-- PROBLEM STATEMENT --
Begin at the line below that has "camera: 45 degrees left, 10 degrees up" and stop after the line that has "(231, 455) = (426, 619): blue donut -> none". Please restate only those lines, word for word.

-- THE DATA --
:::::

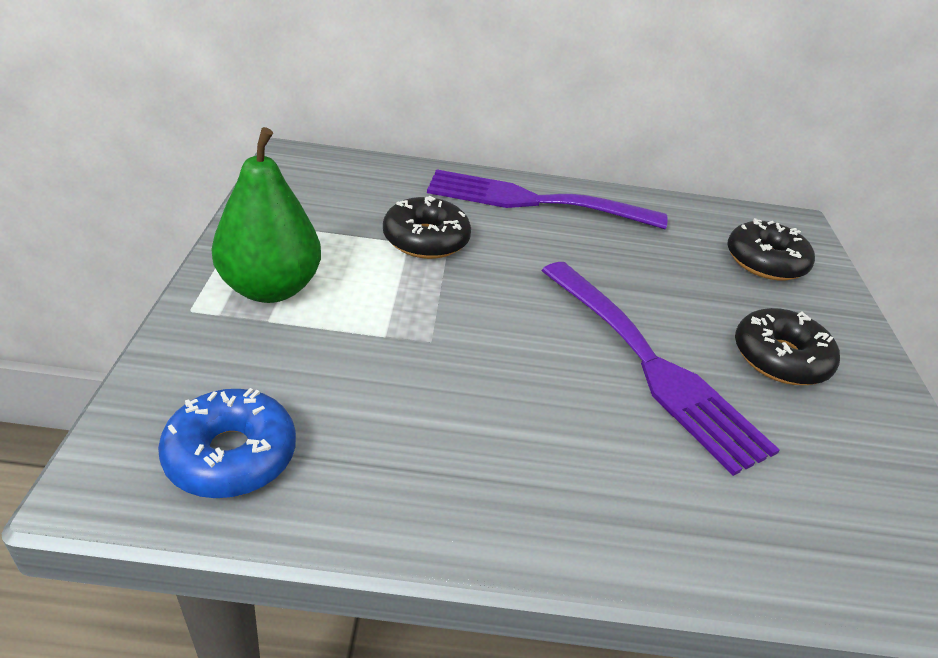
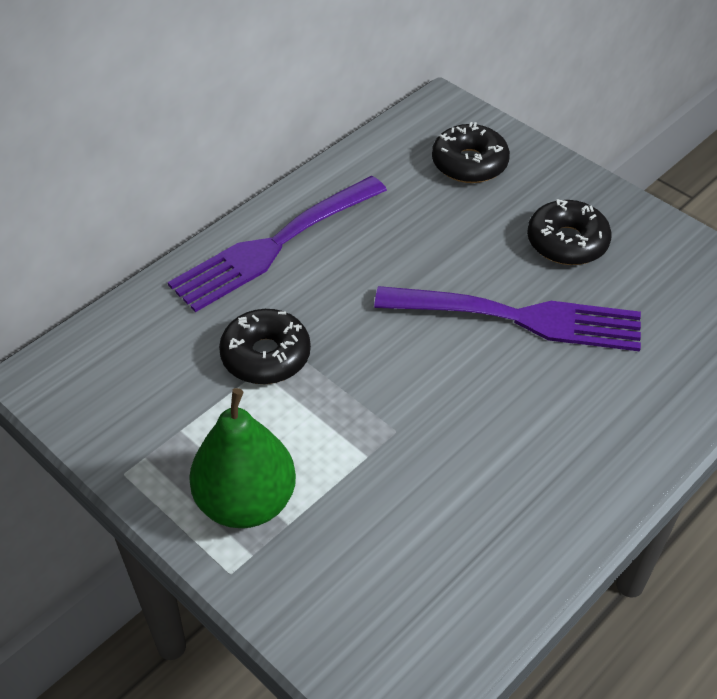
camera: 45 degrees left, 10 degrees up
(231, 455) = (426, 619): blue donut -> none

:::::

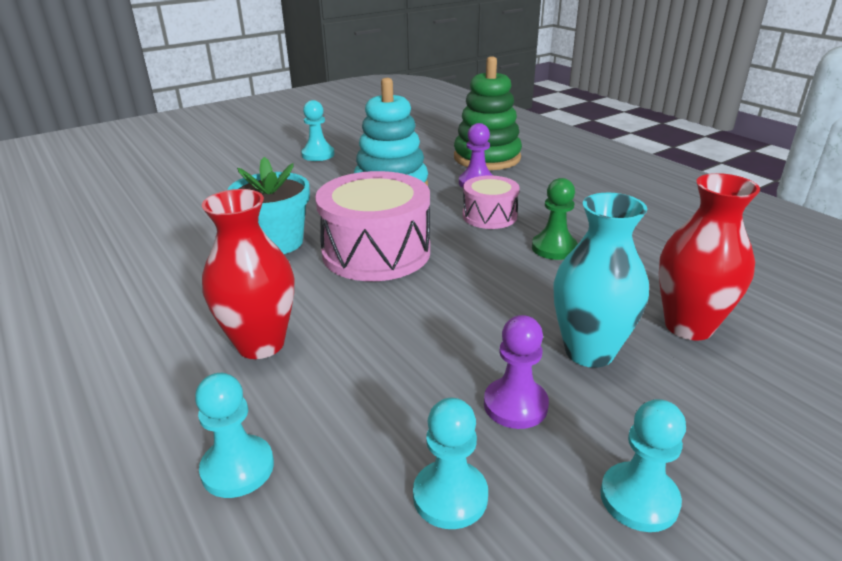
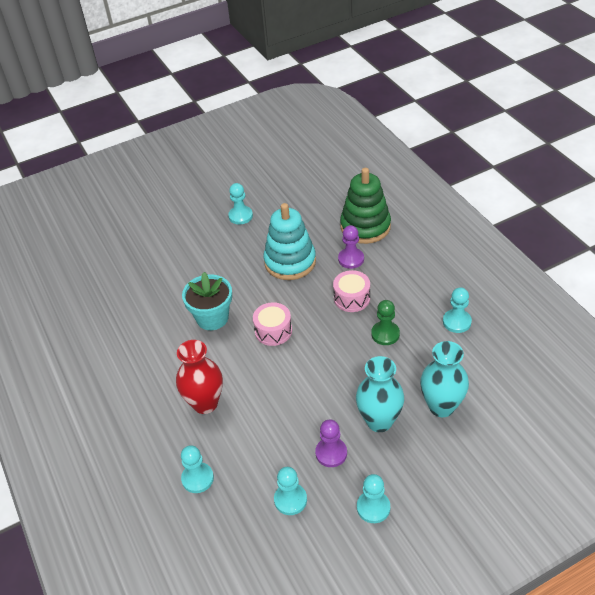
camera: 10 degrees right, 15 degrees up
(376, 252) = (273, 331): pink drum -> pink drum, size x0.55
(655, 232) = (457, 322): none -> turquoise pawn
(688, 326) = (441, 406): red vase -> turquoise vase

:::::

-- EXERCISE ANSWER --
camera: 45 degrees left, 10 degrees up
(231, 455) = (426, 619): blue donut -> none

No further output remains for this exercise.